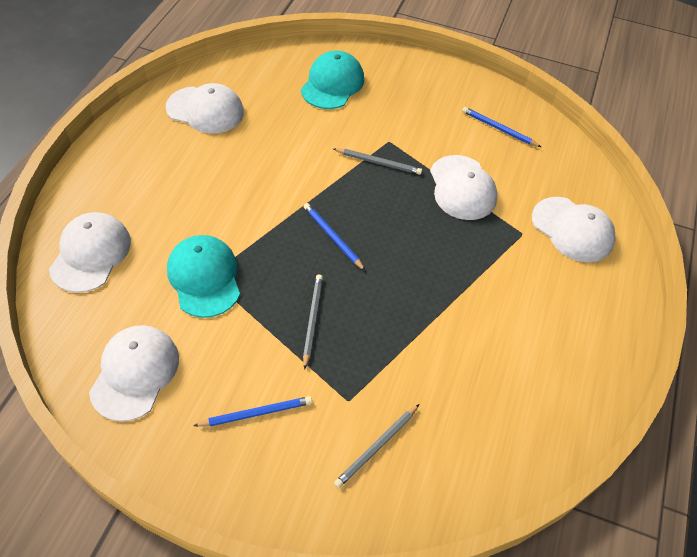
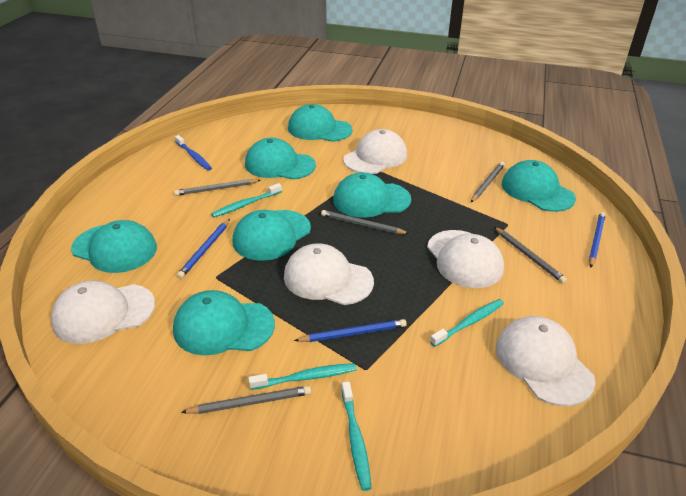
blue toothbrush: 0 -> 1
grey pencil: 3 -> 5
turquoise cap: 2 -> 7
turquoise toothbrush: 0 -> 4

§ Exercise: In how many lines of the data does the string "toothbrush" appear? Only the number should be given.

§ Solved exercise: 2